* _EXERCISE INPUT_:
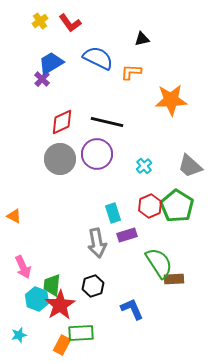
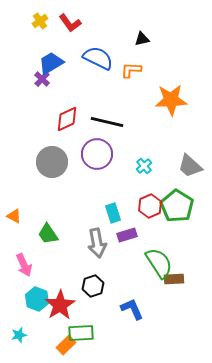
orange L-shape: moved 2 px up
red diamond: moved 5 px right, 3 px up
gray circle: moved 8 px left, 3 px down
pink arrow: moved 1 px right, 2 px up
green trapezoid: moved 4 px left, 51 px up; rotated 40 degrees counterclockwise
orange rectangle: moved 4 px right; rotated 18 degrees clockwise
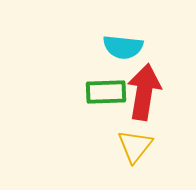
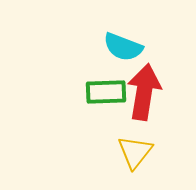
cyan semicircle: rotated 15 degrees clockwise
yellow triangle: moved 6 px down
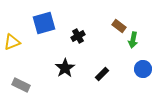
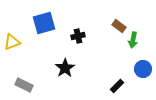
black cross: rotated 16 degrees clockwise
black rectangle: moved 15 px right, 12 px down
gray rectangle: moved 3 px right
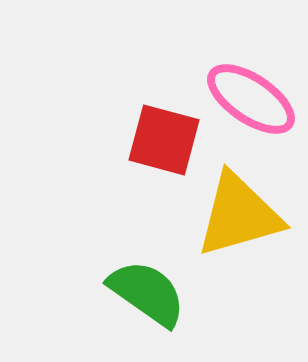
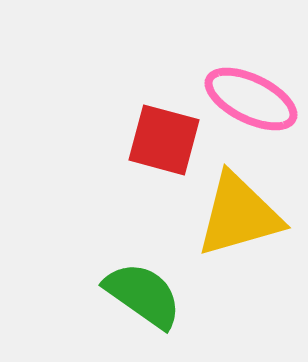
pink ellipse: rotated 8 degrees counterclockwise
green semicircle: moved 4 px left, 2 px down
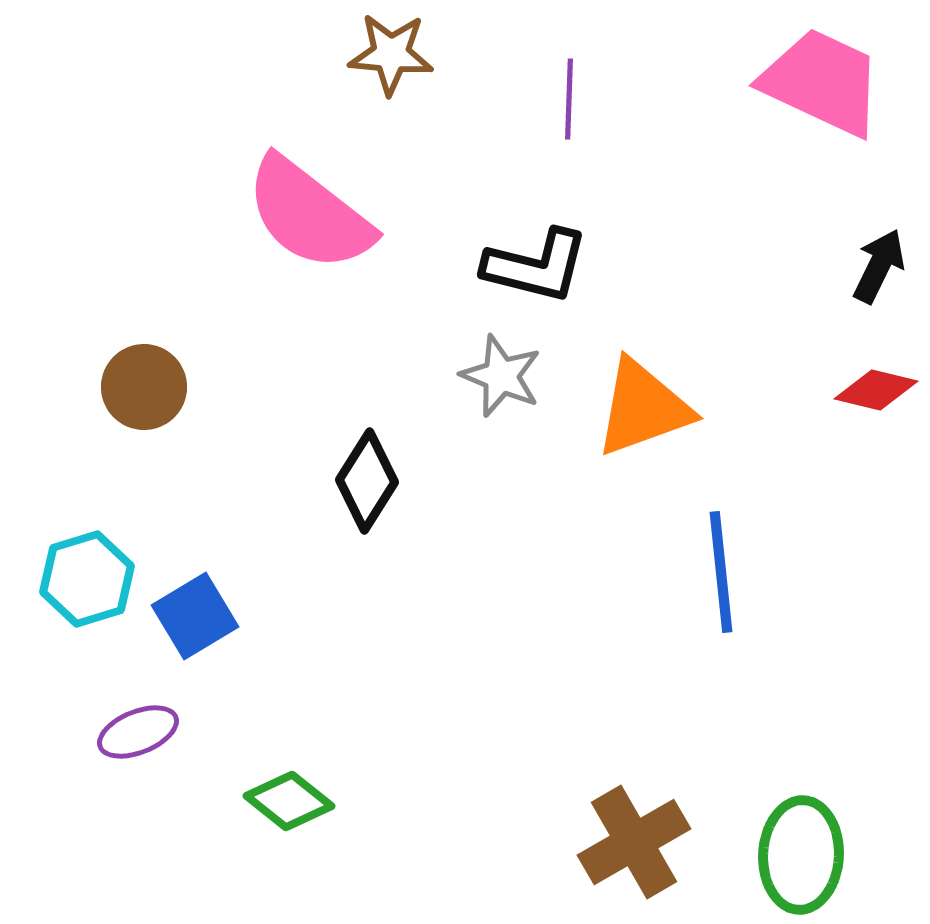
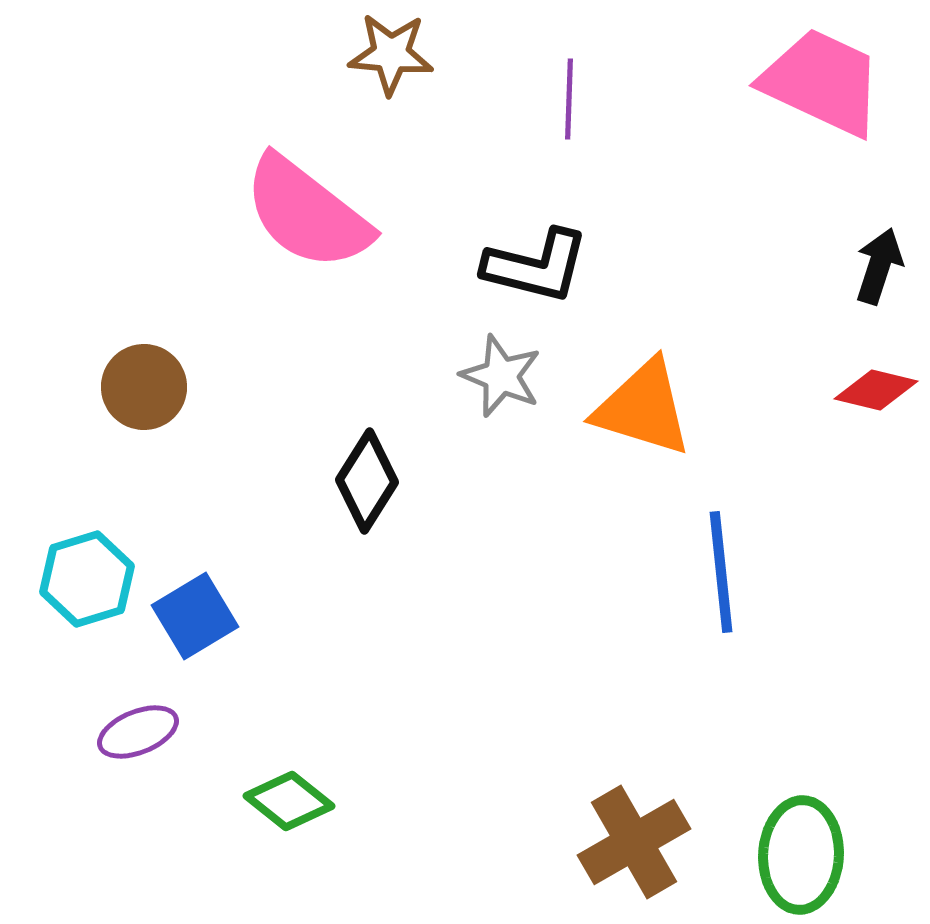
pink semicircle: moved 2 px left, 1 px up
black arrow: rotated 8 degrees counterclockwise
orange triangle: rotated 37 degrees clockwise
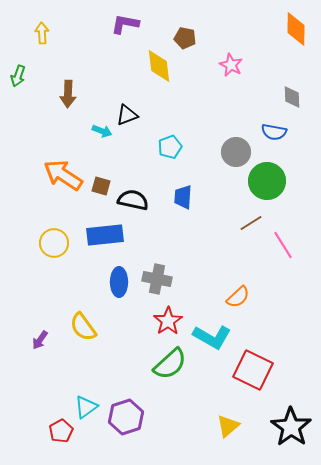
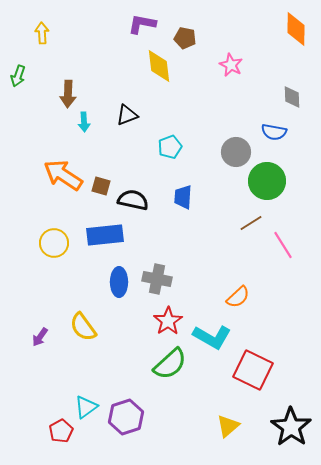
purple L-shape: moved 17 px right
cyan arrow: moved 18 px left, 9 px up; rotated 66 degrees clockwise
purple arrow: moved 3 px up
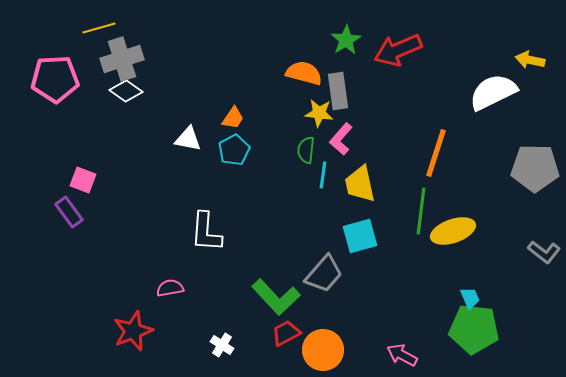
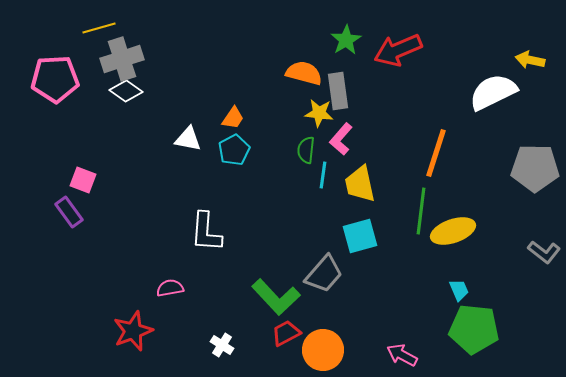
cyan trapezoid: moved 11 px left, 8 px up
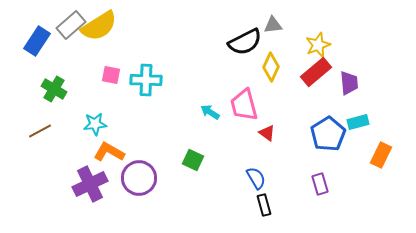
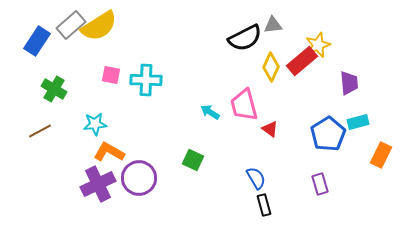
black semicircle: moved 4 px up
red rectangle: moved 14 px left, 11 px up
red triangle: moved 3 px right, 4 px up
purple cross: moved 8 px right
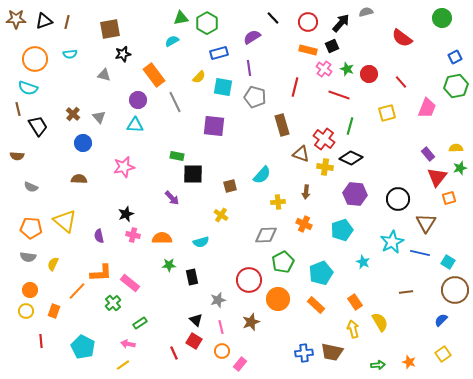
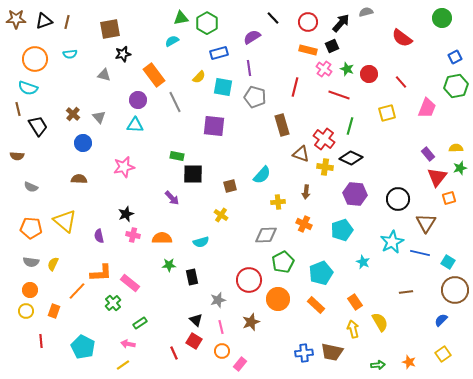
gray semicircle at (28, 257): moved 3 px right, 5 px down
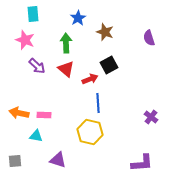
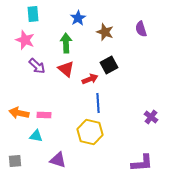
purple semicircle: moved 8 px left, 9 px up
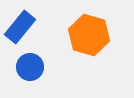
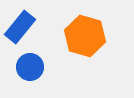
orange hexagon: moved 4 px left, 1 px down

* _OBJECTIVE_:
Print every text line from the records above word for word, and leave out the pictures.

* _EXPECTED ANSWER_:
orange L-shape: moved 2 px up
red diamond: moved 5 px right, 3 px up
gray circle: moved 8 px left, 3 px down
pink arrow: moved 1 px right, 2 px up
green trapezoid: moved 4 px left, 51 px up; rotated 40 degrees counterclockwise
orange rectangle: moved 4 px right; rotated 18 degrees clockwise
cyan semicircle: rotated 15 degrees clockwise
yellow triangle: moved 6 px down
black cross: rotated 16 degrees clockwise
black rectangle: moved 15 px right, 12 px down
gray rectangle: moved 3 px right
pink ellipse: rotated 8 degrees counterclockwise
green semicircle: moved 4 px left, 2 px down
pink semicircle: moved 2 px left, 1 px up
black arrow: rotated 8 degrees counterclockwise
orange triangle: rotated 37 degrees clockwise
purple L-shape: moved 17 px right
cyan arrow: moved 18 px left, 9 px up; rotated 66 degrees clockwise
purple arrow: moved 3 px up
cyan trapezoid: moved 11 px left, 8 px up
black semicircle: moved 4 px up
red rectangle: moved 14 px left, 11 px up
red triangle: moved 3 px right, 4 px up
purple cross: moved 8 px right
gray semicircle at (28, 257): moved 3 px right, 5 px down
purple semicircle: moved 8 px left, 9 px up
orange hexagon: moved 4 px left, 1 px down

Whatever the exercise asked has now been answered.